#### [WHAT NEEDS TO BE DONE]
The full listing needs to be output exactly.

#### [DATASET EXCERPTS]
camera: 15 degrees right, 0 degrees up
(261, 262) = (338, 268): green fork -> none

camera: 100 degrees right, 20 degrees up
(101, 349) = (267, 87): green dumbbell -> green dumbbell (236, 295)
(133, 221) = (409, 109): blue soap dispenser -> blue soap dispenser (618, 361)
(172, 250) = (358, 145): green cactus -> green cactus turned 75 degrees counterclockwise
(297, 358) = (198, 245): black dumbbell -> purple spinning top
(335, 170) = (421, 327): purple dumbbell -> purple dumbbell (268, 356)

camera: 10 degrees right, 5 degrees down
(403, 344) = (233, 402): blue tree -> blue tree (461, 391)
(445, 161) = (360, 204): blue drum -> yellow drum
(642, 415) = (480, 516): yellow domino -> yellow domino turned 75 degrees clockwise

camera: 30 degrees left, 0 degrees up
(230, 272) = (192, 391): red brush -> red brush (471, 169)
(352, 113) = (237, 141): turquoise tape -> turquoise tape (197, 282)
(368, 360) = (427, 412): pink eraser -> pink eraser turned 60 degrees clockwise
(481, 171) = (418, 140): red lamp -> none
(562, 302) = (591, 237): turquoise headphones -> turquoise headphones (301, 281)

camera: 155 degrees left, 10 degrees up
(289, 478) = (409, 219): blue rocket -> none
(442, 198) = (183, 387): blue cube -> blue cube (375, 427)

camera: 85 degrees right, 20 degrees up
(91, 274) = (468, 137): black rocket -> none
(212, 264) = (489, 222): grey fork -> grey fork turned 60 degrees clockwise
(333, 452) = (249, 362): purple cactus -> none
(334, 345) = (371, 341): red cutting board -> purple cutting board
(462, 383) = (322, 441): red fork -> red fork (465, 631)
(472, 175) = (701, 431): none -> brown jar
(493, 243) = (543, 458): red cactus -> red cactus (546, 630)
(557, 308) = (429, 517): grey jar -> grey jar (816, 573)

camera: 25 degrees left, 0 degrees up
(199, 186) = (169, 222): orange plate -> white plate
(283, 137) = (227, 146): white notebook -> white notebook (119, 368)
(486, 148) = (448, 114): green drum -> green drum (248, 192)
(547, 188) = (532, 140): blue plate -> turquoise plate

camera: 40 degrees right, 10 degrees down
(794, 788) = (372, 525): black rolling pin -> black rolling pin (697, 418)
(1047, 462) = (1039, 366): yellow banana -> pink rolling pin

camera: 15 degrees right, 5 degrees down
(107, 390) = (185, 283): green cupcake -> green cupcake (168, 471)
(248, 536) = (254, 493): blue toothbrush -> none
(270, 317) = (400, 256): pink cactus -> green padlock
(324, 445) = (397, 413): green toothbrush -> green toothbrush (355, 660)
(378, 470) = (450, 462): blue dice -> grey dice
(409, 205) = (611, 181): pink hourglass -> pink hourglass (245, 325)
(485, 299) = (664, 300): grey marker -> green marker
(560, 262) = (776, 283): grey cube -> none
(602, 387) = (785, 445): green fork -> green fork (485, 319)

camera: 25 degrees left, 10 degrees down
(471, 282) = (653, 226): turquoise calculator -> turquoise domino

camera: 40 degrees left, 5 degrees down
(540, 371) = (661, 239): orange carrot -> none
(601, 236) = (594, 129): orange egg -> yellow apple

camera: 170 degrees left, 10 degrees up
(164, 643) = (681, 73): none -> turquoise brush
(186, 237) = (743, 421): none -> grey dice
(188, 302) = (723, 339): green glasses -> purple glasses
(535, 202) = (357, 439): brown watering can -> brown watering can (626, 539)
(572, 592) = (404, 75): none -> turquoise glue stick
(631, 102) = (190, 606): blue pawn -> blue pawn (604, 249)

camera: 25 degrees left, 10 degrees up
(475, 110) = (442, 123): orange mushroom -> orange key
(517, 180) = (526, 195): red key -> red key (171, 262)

#### [PROBLEM SOLUTION]
camera: 15 degrees right, 0 degrees up
(261, 262) = (338, 268): green fork -> none

camera: 100 degrees right, 20 degrees up
(101, 349) = (267, 87): green dumbbell -> green dumbbell (236, 295)
(133, 221) = (409, 109): blue soap dispenser -> blue soap dispenser (618, 361)
(172, 250) = (358, 145): green cactus -> green cactus turned 75 degrees counterclockwise
(297, 358) = (198, 245): black dumbbell -> purple spinning top
(335, 170) = (421, 327): purple dumbbell -> purple dumbbell (268, 356)

camera: 10 degrees right, 5 degrees down
(403, 344) = (233, 402): blue tree -> blue tree (461, 391)
(445, 161) = (360, 204): blue drum -> yellow drum
(642, 415) = (480, 516): yellow domino -> yellow domino turned 75 degrees clockwise

camera: 30 degrees left, 0 degrees up
(230, 272) = (192, 391): red brush -> red brush (471, 169)
(352, 113) = (237, 141): turquoise tape -> turquoise tape (197, 282)
(368, 360) = (427, 412): pink eraser -> pink eraser turned 60 degrees clockwise
(481, 171) = (418, 140): red lamp -> none
(562, 302) = (591, 237): turquoise headphones -> turquoise headphones (301, 281)

camera: 155 degrees left, 10 degrees up
(289, 478) = (409, 219): blue rocket -> none
(442, 198) = (183, 387): blue cube -> blue cube (375, 427)

camera: 85 degrees right, 20 degrees up
(91, 274) = (468, 137): black rocket -> none
(212, 264) = (489, 222): grey fork -> grey fork turned 60 degrees clockwise
(333, 452) = (249, 362): purple cactus -> none
(334, 345) = (371, 341): red cutting board -> purple cutting board
(462, 383) = (322, 441): red fork -> red fork (465, 631)
(472, 175) = (701, 431): none -> brown jar
(493, 243) = (543, 458): red cactus -> red cactus (546, 630)
(557, 308) = (429, 517): grey jar -> grey jar (816, 573)

camera: 25 degrees left, 0 degrees up
(199, 186) = (169, 222): orange plate -> white plate
(283, 137) = (227, 146): white notebook -> white notebook (119, 368)
(486, 148) = (448, 114): green drum -> green drum (248, 192)
(547, 188) = (532, 140): blue plate -> turquoise plate

camera: 40 degrees right, 10 degrees down
(794, 788) = (372, 525): black rolling pin -> black rolling pin (697, 418)
(1047, 462) = (1039, 366): yellow banana -> pink rolling pin

camera: 15 degrees right, 5 degrees down
(107, 390) = (185, 283): green cupcake -> green cupcake (168, 471)
(248, 536) = (254, 493): blue toothbrush -> none
(270, 317) = (400, 256): pink cactus -> green padlock
(324, 445) = (397, 413): green toothbrush -> green toothbrush (355, 660)
(378, 470) = (450, 462): blue dice -> grey dice
(409, 205) = (611, 181): pink hourglass -> pink hourglass (245, 325)
(485, 299) = (664, 300): grey marker -> green marker
(560, 262) = (776, 283): grey cube -> none
(602, 387) = (785, 445): green fork -> green fork (485, 319)

camera: 25 degrees left, 10 degrees down
(471, 282) = (653, 226): turquoise calculator -> turquoise domino

camera: 40 degrees left, 5 degrees down
(540, 371) = (661, 239): orange carrot -> none
(601, 236) = (594, 129): orange egg -> yellow apple

camera: 170 degrees left, 10 degrees up
(164, 643) = (681, 73): none -> turquoise brush
(186, 237) = (743, 421): none -> grey dice
(188, 302) = (723, 339): green glasses -> purple glasses
(535, 202) = (357, 439): brown watering can -> brown watering can (626, 539)
(572, 592) = (404, 75): none -> turquoise glue stick
(631, 102) = (190, 606): blue pawn -> blue pawn (604, 249)

camera: 25 degrees left, 10 degrees up
(475, 110) = (442, 123): orange mushroom -> orange key
(517, 180) = (526, 195): red key -> red key (171, 262)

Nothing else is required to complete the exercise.